◆ What the task asks
Your response should contain every line from the data below that holds the string "brick".

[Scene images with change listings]
BEGIN
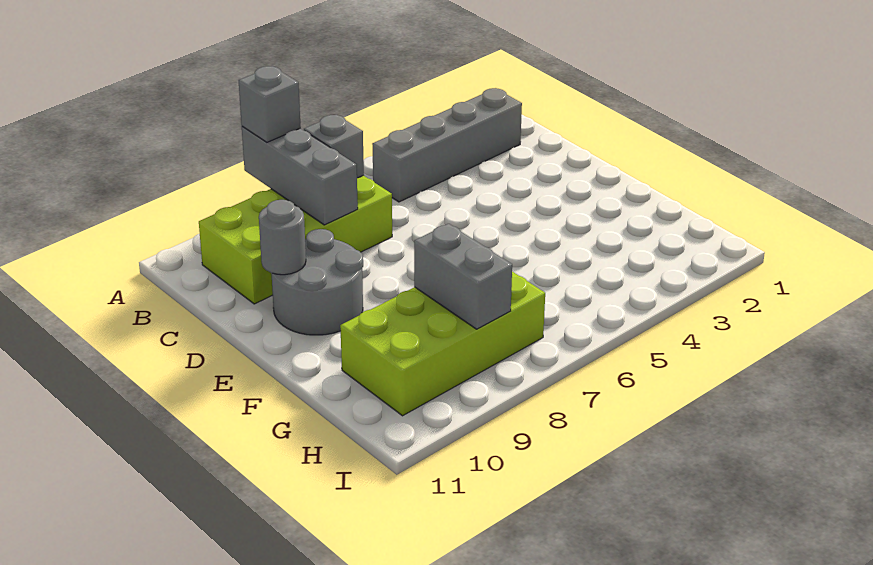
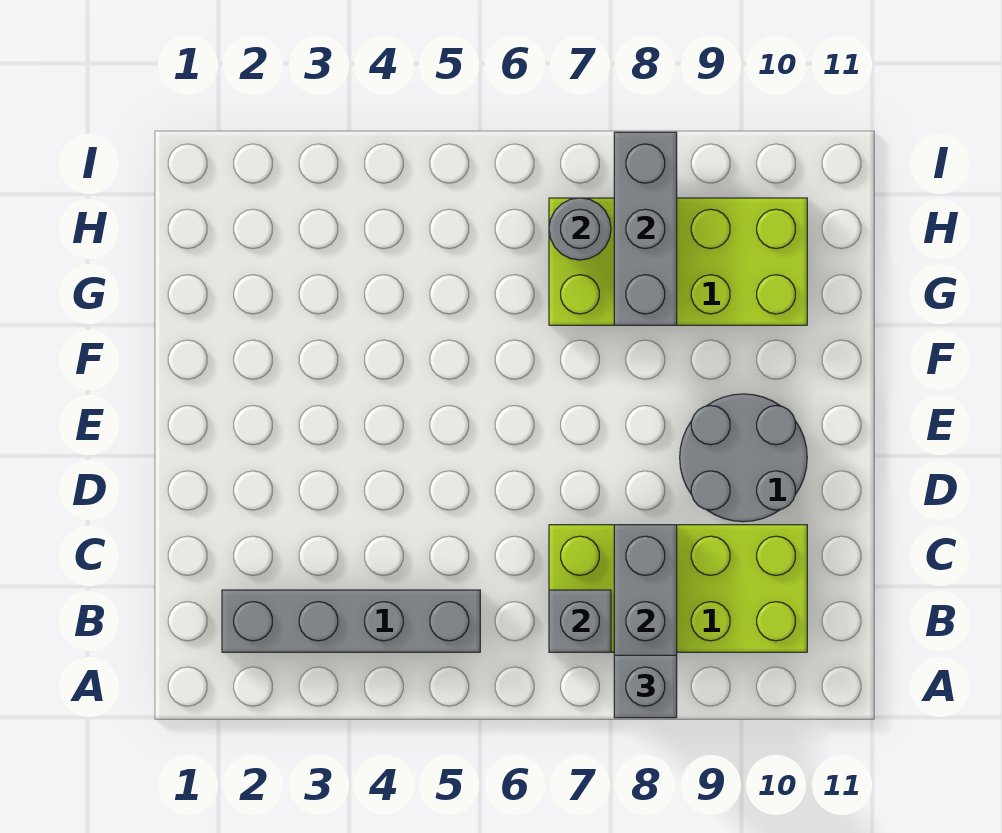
grey round brick D10 level 2 -> grey round brick H7 level 2
grey brick G8:H8 level 2 -> grey brick G8:I8 level 2

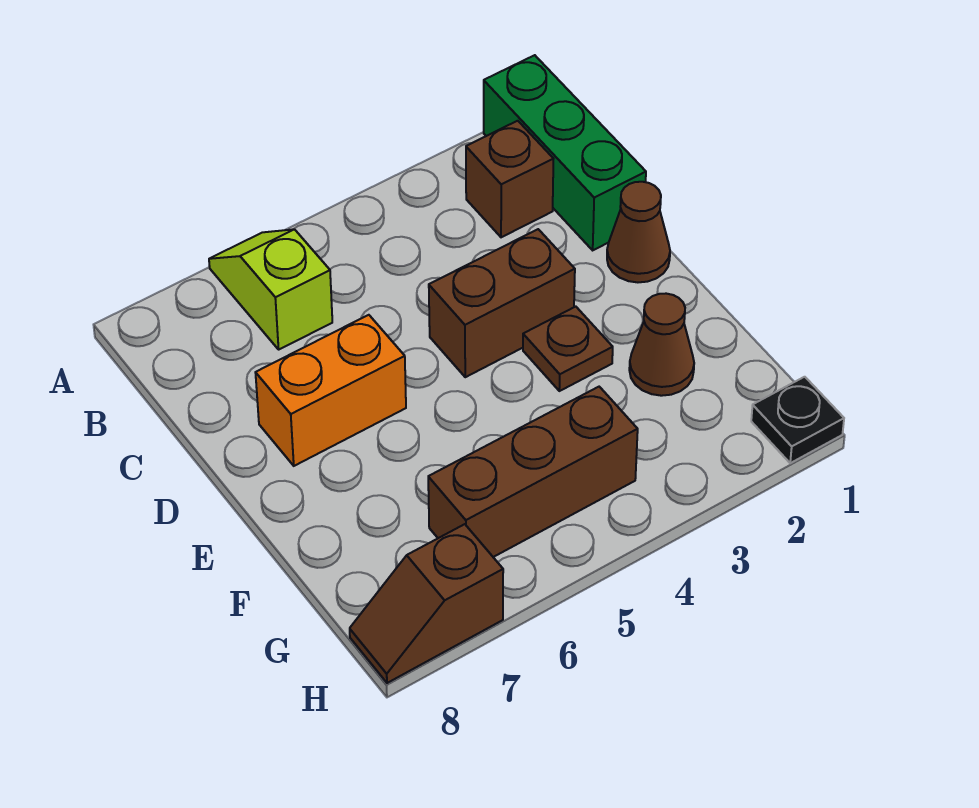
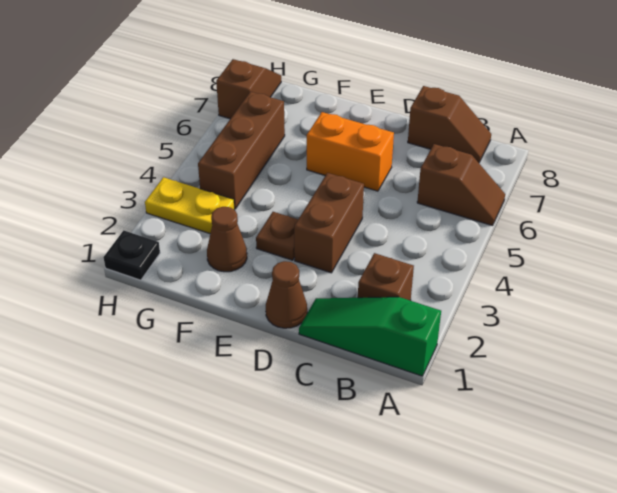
green brick A1:C1 level 1 -> green slope A1:C1 level 1 top A
lime slope A6:B6 level 1 top B -> brown slope A6:B6 level 1 top B
none -> brown slope B8:C8 level 1 top C
orange brick D6:D7 level 1 -> orange brick D6:E6 level 1
none -> yellow plate G3:H3 level 1

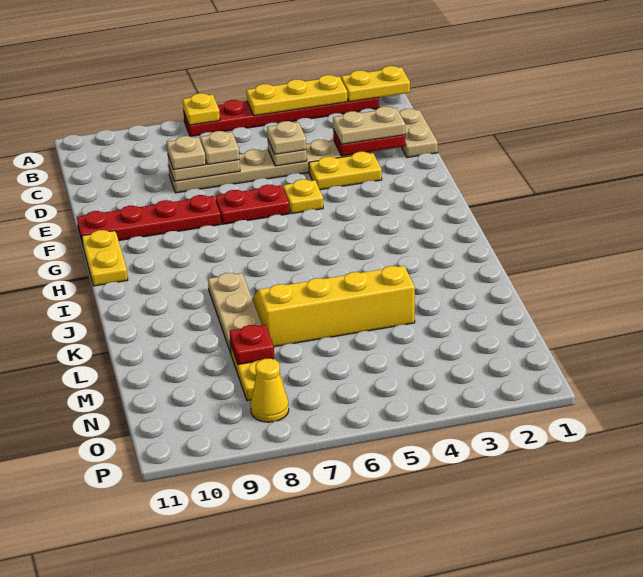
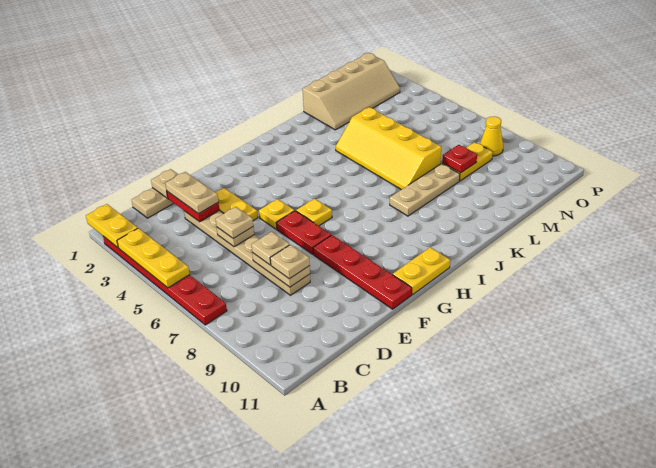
yellow plate A7 level 2 -> yellow plate G6 level 1
none -> tan plate D1 level 2
none -> tan slope L1:O2 level 1 top 1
END
◆ Completed exercise
grey round brick D10 level 2 -> grey round brick H7 level 2
grey brick G8:H8 level 2 -> grey brick G8:I8 level 2
green brick A1:C1 level 1 -> green slope A1:C1 level 1 top A
orange brick D6:D7 level 1 -> orange brick D6:E6 level 1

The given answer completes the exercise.